_Given data_.
• • • • •

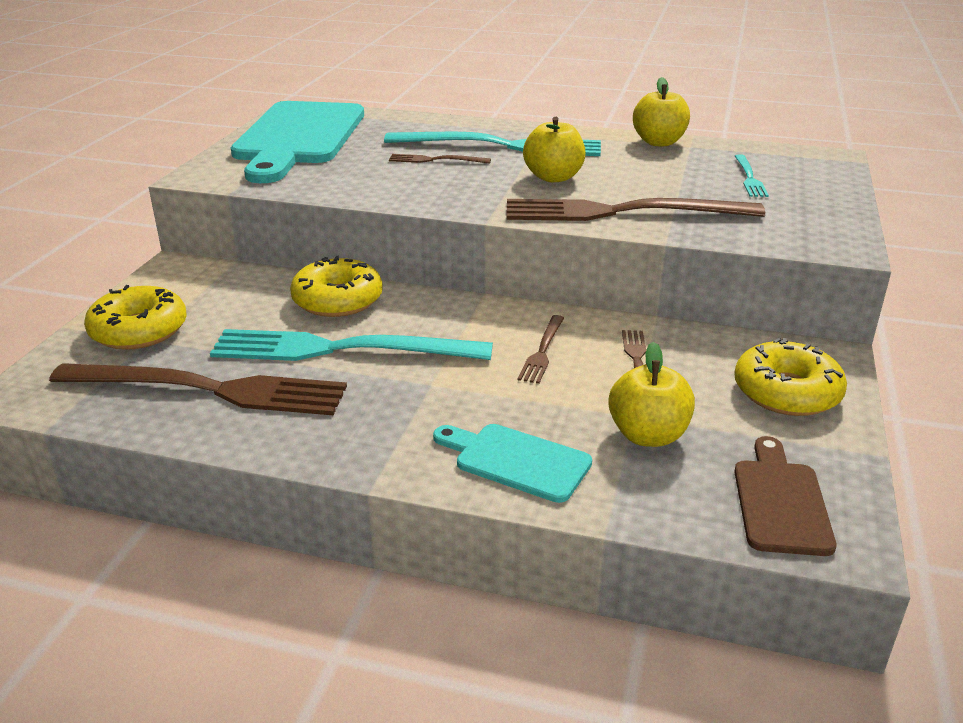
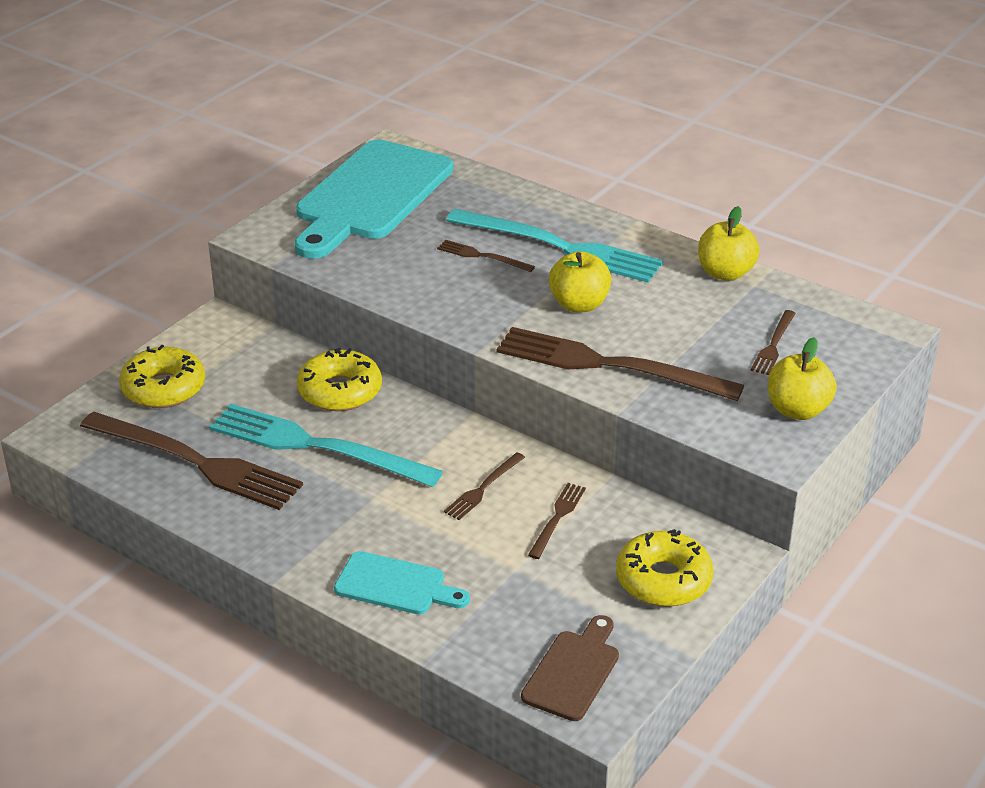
camera: 20 degrees right, 5 degrees up
(516, 460) = (395, 585): turquoise cutting board -> turquoise cutting board turned 150 degrees clockwise
(648, 435) = (514, 590): yellow apple -> yellow apple (797, 410)
(749, 178) = (773, 345): turquoise fork -> brown fork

• • • • •

_What you are asked to do_.
Reproduce the listing exactly, images omitted.

_Written answer_.
camera: 20 degrees right, 5 degrees up
(516, 460) = (395, 585): turquoise cutting board -> turquoise cutting board turned 150 degrees clockwise
(648, 435) = (514, 590): yellow apple -> yellow apple (797, 410)
(749, 178) = (773, 345): turquoise fork -> brown fork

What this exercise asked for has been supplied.